» **Required action**: When you reach the line that contains "R4: 100 (0V, G4) -> 4.7k (0V, G4)", begin copying exactly and continue through the last line below. Do not copy pictures.

» **Source data**:
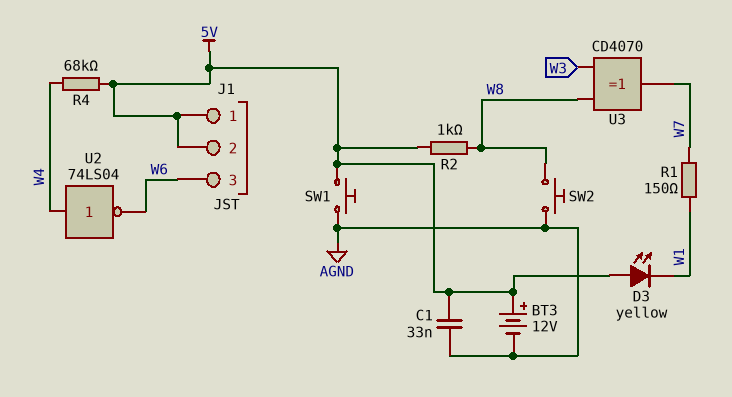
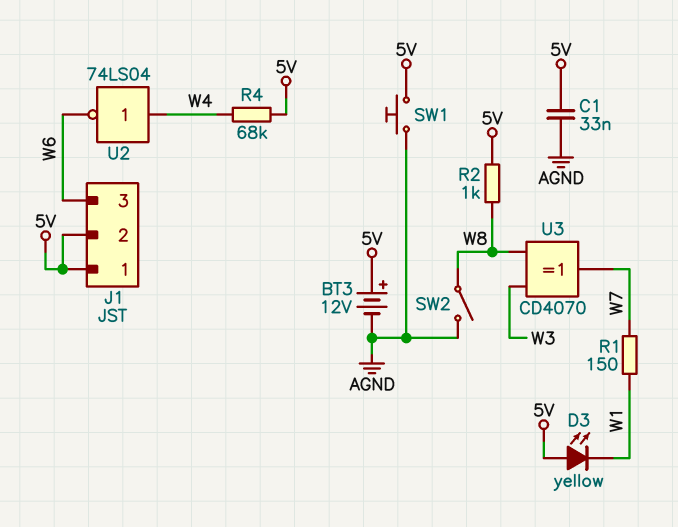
SW2: button (AGND, W8) -> switch (AGND, W8)

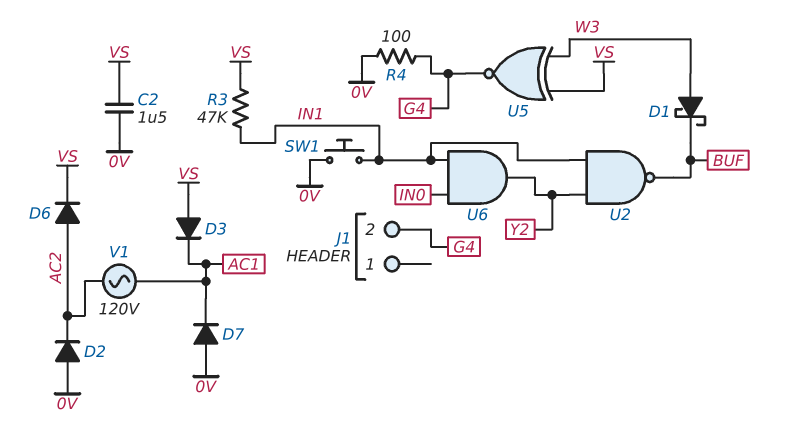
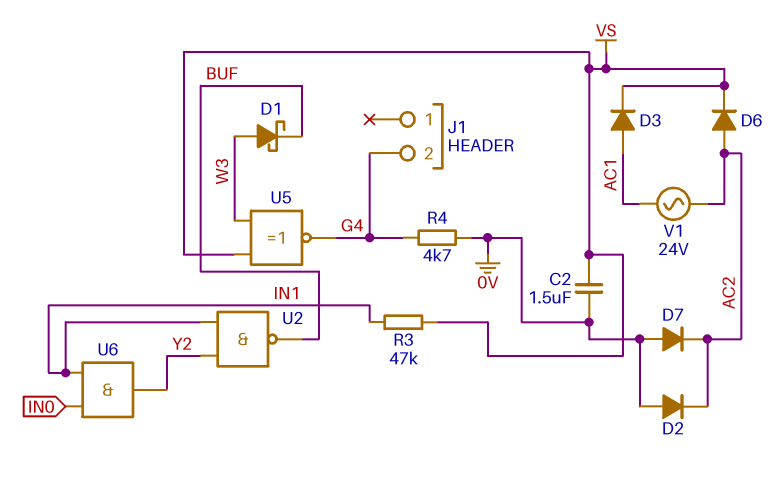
D3: diode (A VS, K AC1) -> diode (A AC1, K VS)
D7: diode (A 0V, K AC1) -> diode (A 0V, K AC2)
R4: 100 (0V, G4) -> 4.7k (0V, G4)
SW1: button (0V, IN1) -> none
V1: AC 120V (AC1, AC2) -> AC 24V (AC1, AC2)

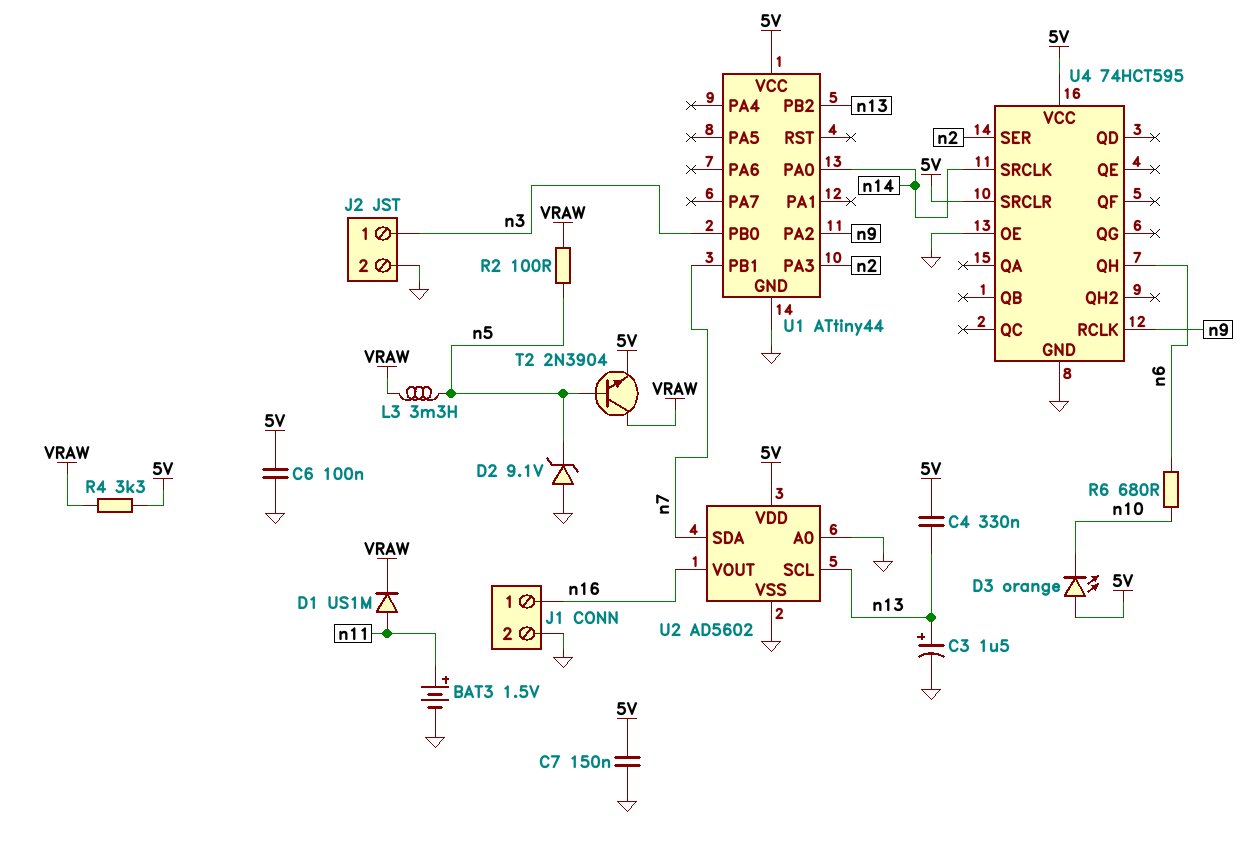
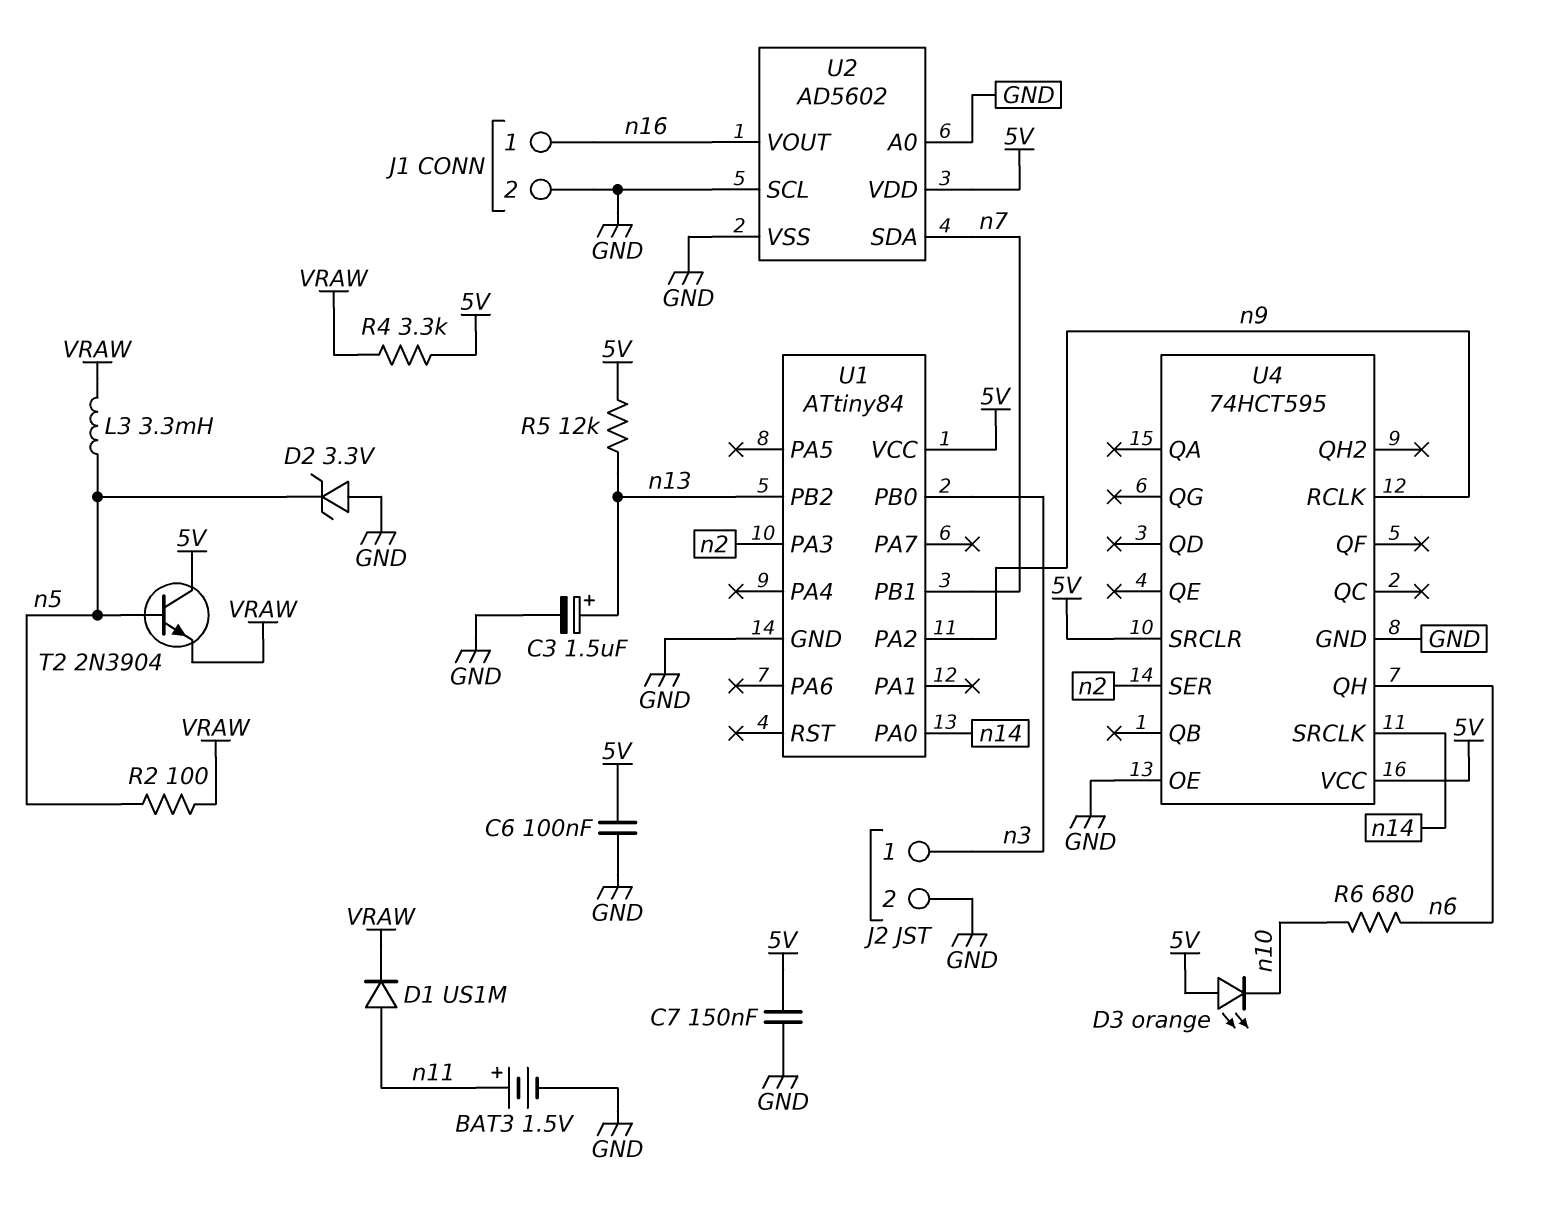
C4: 330nF (5V, n13) -> none
D2: zener 9.1V (A GND, K n5) -> zener 3.3V (A GND, K n5)
R5: none -> 12k (5V, n13)
T2: NPN 2N3904 (B n5, C VRAW, E 5V) -> NPN 2N3904 (B n5, C 5V, E VRAW)
U1: ATtiny44 -> ATtiny84
U2 pin SCL: n13 -> GND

» **Reply**:
R4: 100 (0V, G4) -> 4.7k (0V, G4)
SW1: button (0V, IN1) -> none
V1: AC 120V (AC1, AC2) -> AC 24V (AC1, AC2)

C4: 330nF (5V, n13) -> none
D2: zener 9.1V (A GND, K n5) -> zener 3.3V (A GND, K n5)
R5: none -> 12k (5V, n13)
T2: NPN 2N3904 (B n5, C VRAW, E 5V) -> NPN 2N3904 (B n5, C 5V, E VRAW)
U1: ATtiny44 -> ATtiny84
U2 pin SCL: n13 -> GND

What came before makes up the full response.